Print the stretch from the start of the items through the line containing "outbound [92, 402]", reproducing every line exactly, with both ends included.
## BEGIN
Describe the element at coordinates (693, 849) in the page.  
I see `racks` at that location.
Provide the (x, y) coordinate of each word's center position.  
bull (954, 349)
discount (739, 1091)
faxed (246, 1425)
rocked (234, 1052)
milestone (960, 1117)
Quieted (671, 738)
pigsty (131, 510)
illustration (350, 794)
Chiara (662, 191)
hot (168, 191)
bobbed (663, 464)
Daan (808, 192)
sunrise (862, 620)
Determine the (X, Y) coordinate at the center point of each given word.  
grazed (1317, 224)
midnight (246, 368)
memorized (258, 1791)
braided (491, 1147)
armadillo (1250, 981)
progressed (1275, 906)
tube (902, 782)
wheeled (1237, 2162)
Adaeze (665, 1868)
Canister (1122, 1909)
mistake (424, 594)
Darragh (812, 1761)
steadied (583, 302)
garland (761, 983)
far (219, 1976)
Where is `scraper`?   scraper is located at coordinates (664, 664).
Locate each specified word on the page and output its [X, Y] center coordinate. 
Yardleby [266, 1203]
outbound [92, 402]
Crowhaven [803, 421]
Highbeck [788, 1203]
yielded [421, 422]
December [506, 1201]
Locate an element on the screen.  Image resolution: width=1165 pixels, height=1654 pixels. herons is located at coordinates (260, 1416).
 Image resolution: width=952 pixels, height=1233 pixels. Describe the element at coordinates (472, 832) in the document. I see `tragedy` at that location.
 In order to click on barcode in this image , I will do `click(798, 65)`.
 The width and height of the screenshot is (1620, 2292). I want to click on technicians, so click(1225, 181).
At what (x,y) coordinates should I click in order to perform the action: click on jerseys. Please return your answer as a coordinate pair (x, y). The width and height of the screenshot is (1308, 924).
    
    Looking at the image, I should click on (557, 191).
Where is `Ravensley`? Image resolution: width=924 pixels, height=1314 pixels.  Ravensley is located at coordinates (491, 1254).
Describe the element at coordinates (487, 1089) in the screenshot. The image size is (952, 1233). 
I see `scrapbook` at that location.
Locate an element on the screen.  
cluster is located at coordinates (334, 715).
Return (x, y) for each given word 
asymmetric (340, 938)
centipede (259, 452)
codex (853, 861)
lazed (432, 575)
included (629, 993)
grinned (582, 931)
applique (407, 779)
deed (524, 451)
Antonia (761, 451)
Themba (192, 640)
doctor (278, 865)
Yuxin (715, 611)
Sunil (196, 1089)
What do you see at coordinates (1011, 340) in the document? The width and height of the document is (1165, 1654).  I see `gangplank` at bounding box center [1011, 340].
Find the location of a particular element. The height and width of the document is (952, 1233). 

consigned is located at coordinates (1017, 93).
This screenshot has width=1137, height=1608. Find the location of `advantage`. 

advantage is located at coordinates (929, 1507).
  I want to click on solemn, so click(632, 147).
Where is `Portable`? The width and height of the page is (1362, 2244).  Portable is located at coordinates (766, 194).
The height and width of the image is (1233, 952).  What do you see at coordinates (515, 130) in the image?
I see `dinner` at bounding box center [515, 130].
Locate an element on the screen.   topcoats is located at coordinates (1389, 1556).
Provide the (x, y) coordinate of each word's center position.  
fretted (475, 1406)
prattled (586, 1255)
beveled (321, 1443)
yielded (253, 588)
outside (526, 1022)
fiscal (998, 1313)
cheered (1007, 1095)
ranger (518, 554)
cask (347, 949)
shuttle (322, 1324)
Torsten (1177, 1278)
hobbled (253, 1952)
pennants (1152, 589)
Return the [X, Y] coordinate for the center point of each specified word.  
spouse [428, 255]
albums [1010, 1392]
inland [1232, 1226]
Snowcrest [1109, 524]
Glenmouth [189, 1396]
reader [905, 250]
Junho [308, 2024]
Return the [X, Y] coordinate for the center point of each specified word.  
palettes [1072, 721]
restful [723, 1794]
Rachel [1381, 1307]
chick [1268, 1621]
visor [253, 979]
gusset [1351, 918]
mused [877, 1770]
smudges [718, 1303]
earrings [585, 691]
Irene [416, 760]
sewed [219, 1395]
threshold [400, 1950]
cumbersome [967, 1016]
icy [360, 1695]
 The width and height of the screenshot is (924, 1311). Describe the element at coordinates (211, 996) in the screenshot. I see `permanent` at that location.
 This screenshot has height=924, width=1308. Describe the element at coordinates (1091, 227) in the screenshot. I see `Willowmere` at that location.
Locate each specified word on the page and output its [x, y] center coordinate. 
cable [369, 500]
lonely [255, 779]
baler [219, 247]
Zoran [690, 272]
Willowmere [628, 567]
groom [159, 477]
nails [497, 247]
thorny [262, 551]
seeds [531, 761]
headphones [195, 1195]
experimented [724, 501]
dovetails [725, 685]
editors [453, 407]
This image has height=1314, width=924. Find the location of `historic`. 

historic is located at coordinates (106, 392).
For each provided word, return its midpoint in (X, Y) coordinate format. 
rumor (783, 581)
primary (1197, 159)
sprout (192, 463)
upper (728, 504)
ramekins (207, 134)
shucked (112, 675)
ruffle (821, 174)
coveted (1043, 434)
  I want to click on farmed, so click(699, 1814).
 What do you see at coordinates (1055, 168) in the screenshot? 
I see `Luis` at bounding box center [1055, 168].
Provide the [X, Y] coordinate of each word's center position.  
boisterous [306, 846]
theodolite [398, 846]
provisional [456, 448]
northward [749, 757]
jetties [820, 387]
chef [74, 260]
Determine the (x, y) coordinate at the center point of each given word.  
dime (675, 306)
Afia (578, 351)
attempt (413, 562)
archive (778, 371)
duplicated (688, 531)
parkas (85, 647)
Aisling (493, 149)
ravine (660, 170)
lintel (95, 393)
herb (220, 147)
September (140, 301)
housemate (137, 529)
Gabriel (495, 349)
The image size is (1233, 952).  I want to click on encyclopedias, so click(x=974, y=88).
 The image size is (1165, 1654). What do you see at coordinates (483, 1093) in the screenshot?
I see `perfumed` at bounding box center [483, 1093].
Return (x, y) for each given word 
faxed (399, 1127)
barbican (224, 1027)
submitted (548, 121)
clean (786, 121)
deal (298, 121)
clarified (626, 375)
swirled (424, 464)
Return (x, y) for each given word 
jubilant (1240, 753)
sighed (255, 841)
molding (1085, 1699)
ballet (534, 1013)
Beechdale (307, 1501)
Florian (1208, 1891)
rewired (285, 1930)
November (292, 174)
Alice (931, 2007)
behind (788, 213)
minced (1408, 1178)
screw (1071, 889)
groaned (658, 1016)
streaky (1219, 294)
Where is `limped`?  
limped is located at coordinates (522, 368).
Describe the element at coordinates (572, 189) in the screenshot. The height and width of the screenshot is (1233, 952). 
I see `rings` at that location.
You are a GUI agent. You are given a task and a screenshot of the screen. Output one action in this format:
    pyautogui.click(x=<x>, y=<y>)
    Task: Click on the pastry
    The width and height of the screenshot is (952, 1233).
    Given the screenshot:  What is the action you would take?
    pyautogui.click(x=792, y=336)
## END
SOLVED PROBLEM:
Describe the element at coordinates (693, 849) in the page.  
I see `racks` at that location.
Provide the (x, y) coordinate of each word's center position.  
bull (954, 349)
discount (739, 1091)
faxed (246, 1425)
rocked (234, 1052)
milestone (960, 1117)
Quieted (671, 738)
pigsty (131, 510)
illustration (350, 794)
Chiara (662, 191)
hot (168, 191)
bobbed (663, 464)
Daan (808, 192)
sunrise (862, 620)
Determine the (X, Y) coordinate at the center point of each given word.  
grazed (1317, 224)
midnight (246, 368)
memorized (258, 1791)
braided (491, 1147)
armadillo (1250, 981)
progressed (1275, 906)
tube (902, 782)
wheeled (1237, 2162)
Adaeze (665, 1868)
Canister (1122, 1909)
mistake (424, 594)
Darragh (812, 1761)
steadied (583, 302)
garland (761, 983)
far (219, 1976)
Where is `scraper`?   scraper is located at coordinates (664, 664).
Locate each specified word on the page and output its [X, Y] center coordinate. 
Yardleby [266, 1203]
outbound [92, 402]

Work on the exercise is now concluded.